-- Opening Marker --

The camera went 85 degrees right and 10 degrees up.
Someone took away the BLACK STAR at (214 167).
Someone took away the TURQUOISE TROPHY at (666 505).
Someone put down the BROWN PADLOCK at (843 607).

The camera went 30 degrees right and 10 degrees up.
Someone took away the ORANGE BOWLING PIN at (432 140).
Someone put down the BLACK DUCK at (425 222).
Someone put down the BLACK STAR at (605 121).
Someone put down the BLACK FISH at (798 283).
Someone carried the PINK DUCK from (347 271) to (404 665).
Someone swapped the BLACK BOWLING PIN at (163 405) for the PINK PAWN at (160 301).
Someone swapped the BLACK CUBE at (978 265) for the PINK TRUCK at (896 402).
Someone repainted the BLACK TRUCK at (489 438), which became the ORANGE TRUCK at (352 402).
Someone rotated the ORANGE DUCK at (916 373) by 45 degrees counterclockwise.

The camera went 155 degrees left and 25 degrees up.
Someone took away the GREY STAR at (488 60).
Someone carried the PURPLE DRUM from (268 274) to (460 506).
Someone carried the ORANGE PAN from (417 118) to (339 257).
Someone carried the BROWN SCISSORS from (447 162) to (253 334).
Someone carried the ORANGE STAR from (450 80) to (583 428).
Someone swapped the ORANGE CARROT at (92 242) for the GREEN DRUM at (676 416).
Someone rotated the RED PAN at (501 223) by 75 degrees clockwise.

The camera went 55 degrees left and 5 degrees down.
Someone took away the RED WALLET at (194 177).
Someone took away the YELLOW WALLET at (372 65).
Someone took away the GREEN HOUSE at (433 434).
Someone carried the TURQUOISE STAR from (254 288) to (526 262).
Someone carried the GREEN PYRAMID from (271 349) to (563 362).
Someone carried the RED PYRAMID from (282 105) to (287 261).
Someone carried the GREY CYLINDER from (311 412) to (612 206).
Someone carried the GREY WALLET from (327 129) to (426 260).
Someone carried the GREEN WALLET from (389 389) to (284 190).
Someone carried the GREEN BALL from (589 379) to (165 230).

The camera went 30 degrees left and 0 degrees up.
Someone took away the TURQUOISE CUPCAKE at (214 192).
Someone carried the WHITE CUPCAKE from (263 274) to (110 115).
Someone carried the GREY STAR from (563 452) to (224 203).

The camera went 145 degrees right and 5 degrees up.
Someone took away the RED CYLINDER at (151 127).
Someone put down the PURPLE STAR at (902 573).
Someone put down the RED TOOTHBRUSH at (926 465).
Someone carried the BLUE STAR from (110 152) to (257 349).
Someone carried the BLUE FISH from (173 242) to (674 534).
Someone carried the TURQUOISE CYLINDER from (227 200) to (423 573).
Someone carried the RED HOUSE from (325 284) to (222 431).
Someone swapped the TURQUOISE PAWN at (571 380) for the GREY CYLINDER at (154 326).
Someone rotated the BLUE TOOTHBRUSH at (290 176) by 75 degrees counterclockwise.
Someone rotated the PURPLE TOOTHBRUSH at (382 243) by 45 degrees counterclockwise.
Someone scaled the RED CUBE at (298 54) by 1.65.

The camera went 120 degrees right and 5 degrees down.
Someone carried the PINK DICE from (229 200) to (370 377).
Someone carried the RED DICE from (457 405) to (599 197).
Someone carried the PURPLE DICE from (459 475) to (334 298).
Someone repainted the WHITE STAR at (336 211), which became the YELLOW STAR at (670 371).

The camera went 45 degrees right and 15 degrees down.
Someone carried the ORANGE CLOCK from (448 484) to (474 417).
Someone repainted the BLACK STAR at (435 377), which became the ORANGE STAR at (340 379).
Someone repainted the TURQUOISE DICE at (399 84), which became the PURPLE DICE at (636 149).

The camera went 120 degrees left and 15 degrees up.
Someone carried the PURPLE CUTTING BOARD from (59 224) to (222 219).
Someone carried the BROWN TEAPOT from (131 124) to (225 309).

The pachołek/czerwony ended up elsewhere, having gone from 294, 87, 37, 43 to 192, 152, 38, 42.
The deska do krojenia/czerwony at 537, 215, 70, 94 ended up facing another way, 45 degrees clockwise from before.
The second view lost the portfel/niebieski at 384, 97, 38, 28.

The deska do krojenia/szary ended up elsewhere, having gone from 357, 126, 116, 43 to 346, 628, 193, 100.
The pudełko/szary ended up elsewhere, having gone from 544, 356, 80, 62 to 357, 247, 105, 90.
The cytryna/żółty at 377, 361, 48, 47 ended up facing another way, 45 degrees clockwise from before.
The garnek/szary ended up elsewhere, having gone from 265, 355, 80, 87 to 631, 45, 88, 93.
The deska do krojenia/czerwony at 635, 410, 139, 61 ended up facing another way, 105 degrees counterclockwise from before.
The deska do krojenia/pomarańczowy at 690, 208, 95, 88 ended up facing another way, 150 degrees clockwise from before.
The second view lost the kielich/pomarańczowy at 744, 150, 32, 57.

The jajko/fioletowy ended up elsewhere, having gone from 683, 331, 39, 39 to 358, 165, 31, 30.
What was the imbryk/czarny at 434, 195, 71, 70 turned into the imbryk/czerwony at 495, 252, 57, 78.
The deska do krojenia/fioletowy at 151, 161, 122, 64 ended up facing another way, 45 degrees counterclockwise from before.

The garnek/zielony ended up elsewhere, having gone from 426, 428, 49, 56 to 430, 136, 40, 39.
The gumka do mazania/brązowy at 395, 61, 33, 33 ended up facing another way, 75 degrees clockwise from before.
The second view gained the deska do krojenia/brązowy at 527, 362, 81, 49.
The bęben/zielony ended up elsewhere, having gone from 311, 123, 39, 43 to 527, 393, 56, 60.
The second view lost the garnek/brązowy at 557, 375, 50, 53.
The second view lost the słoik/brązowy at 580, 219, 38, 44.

-- Closing Marker --

What belongs in the answer is each line of the listing that contains the word "szary".

The deska do krojenia/szary ended up elsewhere, having gone from 357, 126, 116, 43 to 346, 628, 193, 100.
The pudełko/szary ended up elsewhere, having gone from 544, 356, 80, 62 to 357, 247, 105, 90.
The garnek/szary ended up elsewhere, having gone from 265, 355, 80, 87 to 631, 45, 88, 93.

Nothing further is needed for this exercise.